Data records Block Start

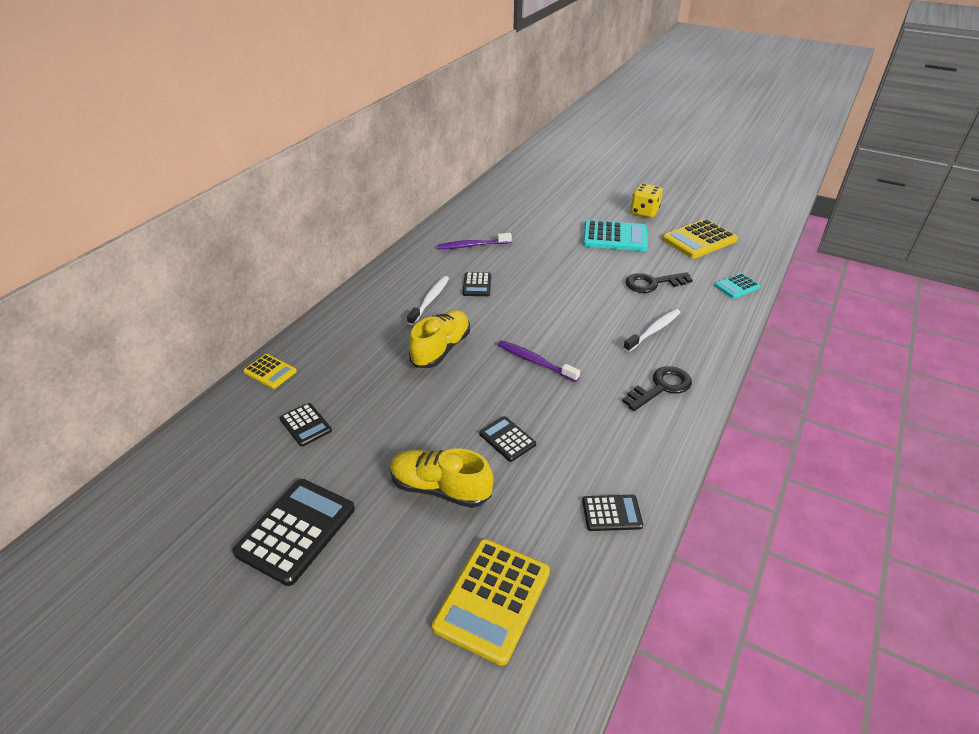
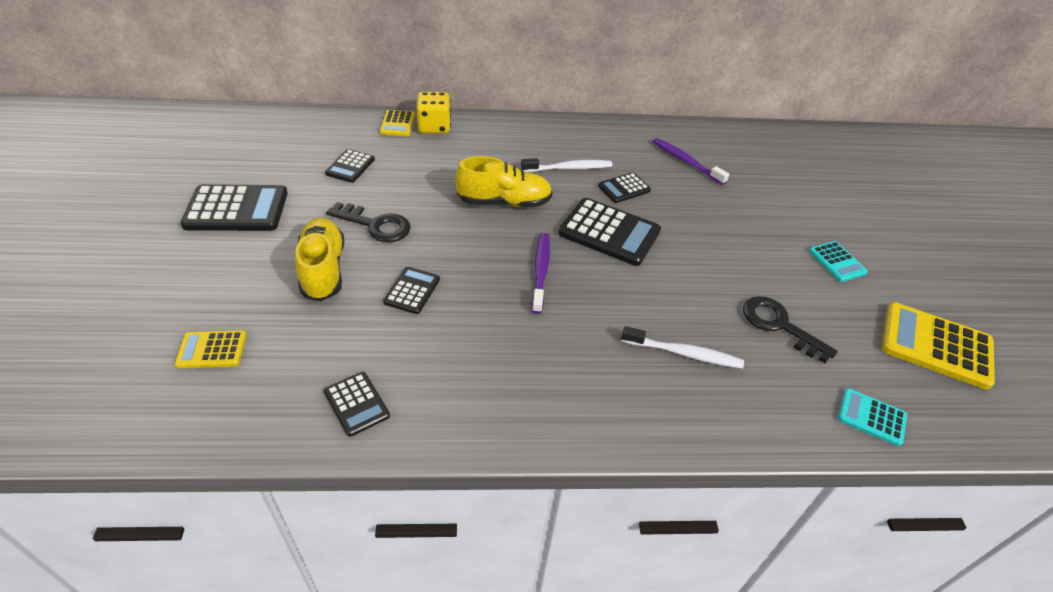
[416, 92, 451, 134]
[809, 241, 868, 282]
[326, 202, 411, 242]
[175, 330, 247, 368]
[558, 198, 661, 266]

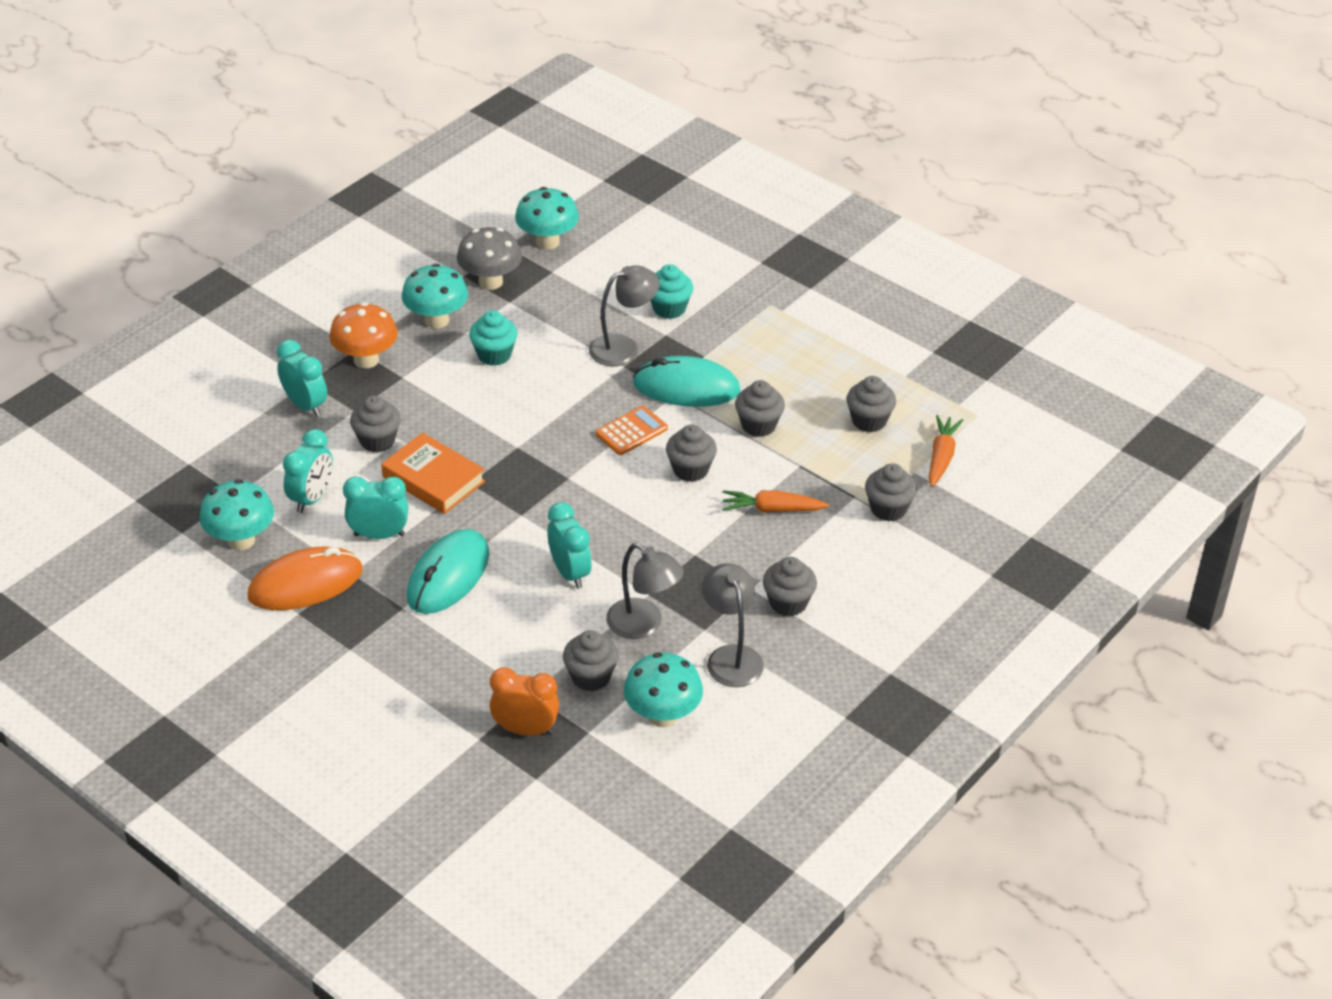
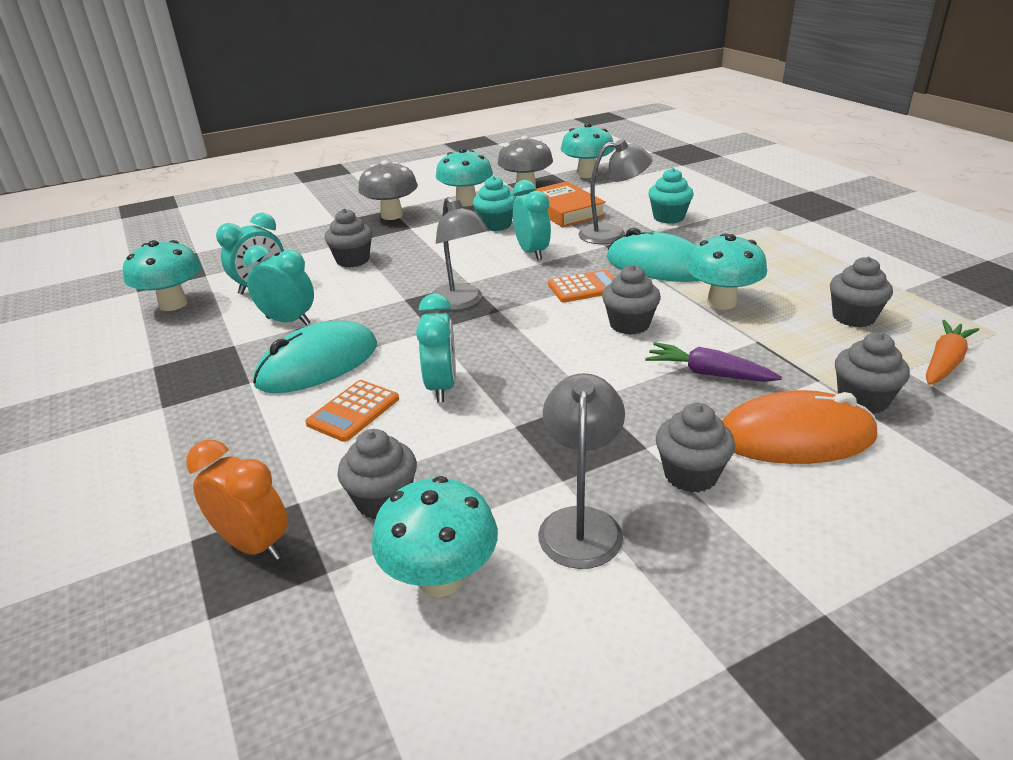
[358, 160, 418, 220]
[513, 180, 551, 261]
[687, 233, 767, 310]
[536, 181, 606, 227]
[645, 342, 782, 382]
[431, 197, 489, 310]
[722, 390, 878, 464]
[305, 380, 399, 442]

Data records Block End

**To do:** Quote every entry exactly, with the pictures omitted.

**Answer:**
[416, 92, 451, 134]
[809, 241, 868, 282]
[326, 202, 411, 242]
[175, 330, 247, 368]
[558, 198, 661, 266]

[358, 160, 418, 220]
[513, 180, 551, 261]
[687, 233, 767, 310]
[536, 181, 606, 227]
[645, 342, 782, 382]
[431, 197, 489, 310]
[722, 390, 878, 464]
[305, 380, 399, 442]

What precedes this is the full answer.